Directions ::
Produce word for word the lines of the data below running from the one that has "blue tile F11" to the one that has "white brick L8:M9", inclusive, and no others.

Data extract ::
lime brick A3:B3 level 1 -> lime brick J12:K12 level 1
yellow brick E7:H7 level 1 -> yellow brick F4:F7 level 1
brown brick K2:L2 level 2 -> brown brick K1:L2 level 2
--
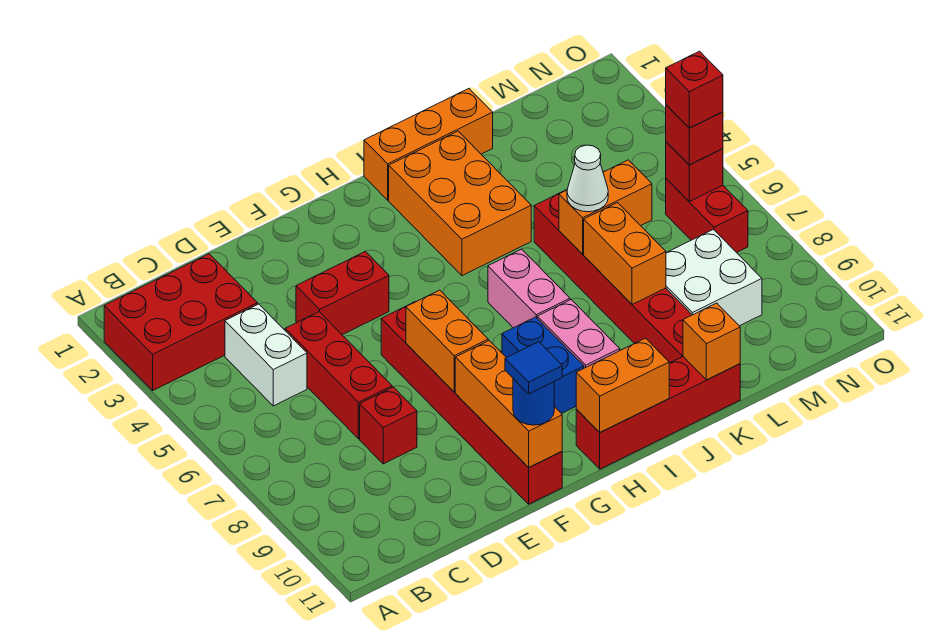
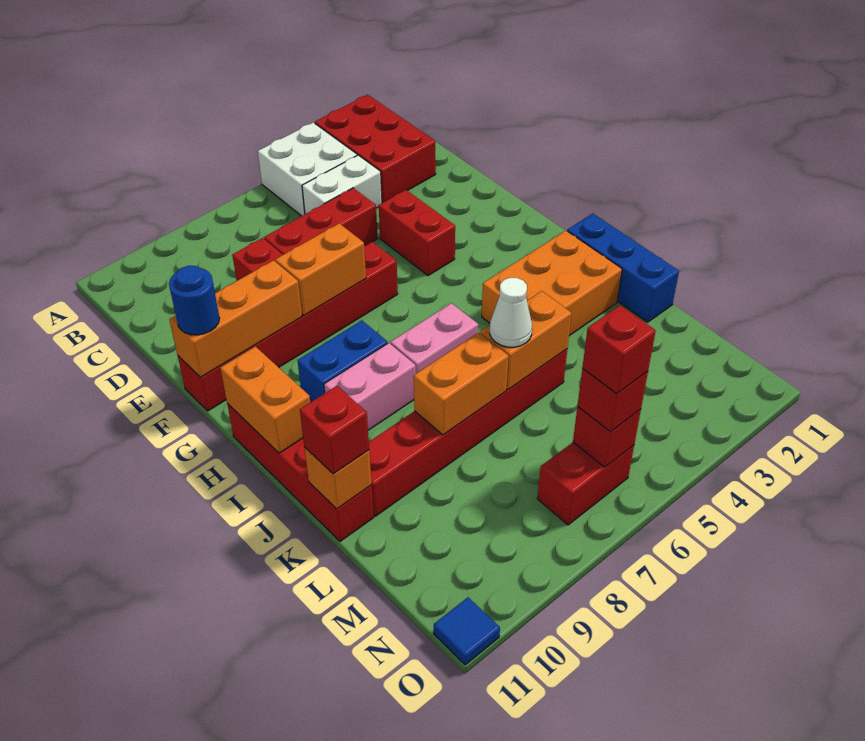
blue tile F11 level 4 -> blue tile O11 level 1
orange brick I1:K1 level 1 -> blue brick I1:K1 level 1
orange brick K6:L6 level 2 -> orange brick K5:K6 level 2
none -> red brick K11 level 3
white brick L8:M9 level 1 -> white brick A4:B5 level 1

Written answer ::
blue tile F11 level 4 -> blue tile O11 level 1
orange brick I1:K1 level 1 -> blue brick I1:K1 level 1
orange brick K6:L6 level 2 -> orange brick K5:K6 level 2
none -> red brick K11 level 3
white brick L8:M9 level 1 -> white brick A4:B5 level 1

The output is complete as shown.